---------- PROVIDED RECORDS ----------

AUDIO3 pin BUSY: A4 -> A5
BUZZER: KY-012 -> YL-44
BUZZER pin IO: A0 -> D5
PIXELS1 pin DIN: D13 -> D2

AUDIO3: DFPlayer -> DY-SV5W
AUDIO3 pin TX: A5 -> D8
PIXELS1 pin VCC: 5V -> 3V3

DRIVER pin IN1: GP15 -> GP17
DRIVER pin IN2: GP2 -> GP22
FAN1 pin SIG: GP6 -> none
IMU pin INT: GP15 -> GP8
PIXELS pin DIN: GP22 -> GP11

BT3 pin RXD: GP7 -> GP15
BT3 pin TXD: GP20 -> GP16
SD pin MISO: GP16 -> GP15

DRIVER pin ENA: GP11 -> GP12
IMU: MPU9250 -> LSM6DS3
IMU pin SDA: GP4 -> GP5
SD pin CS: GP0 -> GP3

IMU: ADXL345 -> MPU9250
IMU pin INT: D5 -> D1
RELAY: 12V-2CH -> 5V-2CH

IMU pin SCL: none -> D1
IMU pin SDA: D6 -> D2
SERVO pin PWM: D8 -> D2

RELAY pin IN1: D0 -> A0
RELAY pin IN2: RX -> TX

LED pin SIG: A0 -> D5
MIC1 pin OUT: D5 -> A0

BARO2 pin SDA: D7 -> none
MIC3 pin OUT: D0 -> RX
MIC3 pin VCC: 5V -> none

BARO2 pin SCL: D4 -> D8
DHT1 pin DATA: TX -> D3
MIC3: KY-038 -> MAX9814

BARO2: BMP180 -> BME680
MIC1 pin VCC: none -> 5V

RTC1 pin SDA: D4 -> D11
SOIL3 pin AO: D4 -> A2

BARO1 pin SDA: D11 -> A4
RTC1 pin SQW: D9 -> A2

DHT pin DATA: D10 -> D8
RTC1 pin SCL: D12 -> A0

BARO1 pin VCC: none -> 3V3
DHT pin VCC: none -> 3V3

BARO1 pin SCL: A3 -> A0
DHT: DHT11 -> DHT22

----------

WORK INSTRUCTIONS: Write out every record, exactly as written.

RESULT OF THE TASK:
AUDIO3 pin BUSY: A4 -> A5
BUZZER: KY-012 -> YL-44
BUZZER pin IO: A0 -> D5
PIXELS1 pin DIN: D13 -> D2

AUDIO3: DFPlayer -> DY-SV5W
AUDIO3 pin TX: A5 -> D8
PIXELS1 pin VCC: 5V -> 3V3

DRIVER pin IN1: GP15 -> GP17
DRIVER pin IN2: GP2 -> GP22
FAN1 pin SIG: GP6 -> none
IMU pin INT: GP15 -> GP8
PIXELS pin DIN: GP22 -> GP11

BT3 pin RXD: GP7 -> GP15
BT3 pin TXD: GP20 -> GP16
SD pin MISO: GP16 -> GP15

DRIVER pin ENA: GP11 -> GP12
IMU: MPU9250 -> LSM6DS3
IMU pin SDA: GP4 -> GP5
SD pin CS: GP0 -> GP3

IMU: ADXL345 -> MPU9250
IMU pin INT: D5 -> D1
RELAY: 12V-2CH -> 5V-2CH

IMU pin SCL: none -> D1
IMU pin SDA: D6 -> D2
SERVO pin PWM: D8 -> D2

RELAY pin IN1: D0 -> A0
RELAY pin IN2: RX -> TX

LED pin SIG: A0 -> D5
MIC1 pin OUT: D5 -> A0

BARO2 pin SDA: D7 -> none
MIC3 pin OUT: D0 -> RX
MIC3 pin VCC: 5V -> none

BARO2 pin SCL: D4 -> D8
DHT1 pin DATA: TX -> D3
MIC3: KY-038 -> MAX9814

BARO2: BMP180 -> BME680
MIC1 pin VCC: none -> 5V

RTC1 pin SDA: D4 -> D11
SOIL3 pin AO: D4 -> A2

BARO1 pin SDA: D11 -> A4
RTC1 pin SQW: D9 -> A2

DHT pin DATA: D10 -> D8
RTC1 pin SCL: D12 -> A0

BARO1 pin VCC: none -> 3V3
DHT pin VCC: none -> 3V3

BARO1 pin SCL: A3 -> A0
DHT: DHT11 -> DHT22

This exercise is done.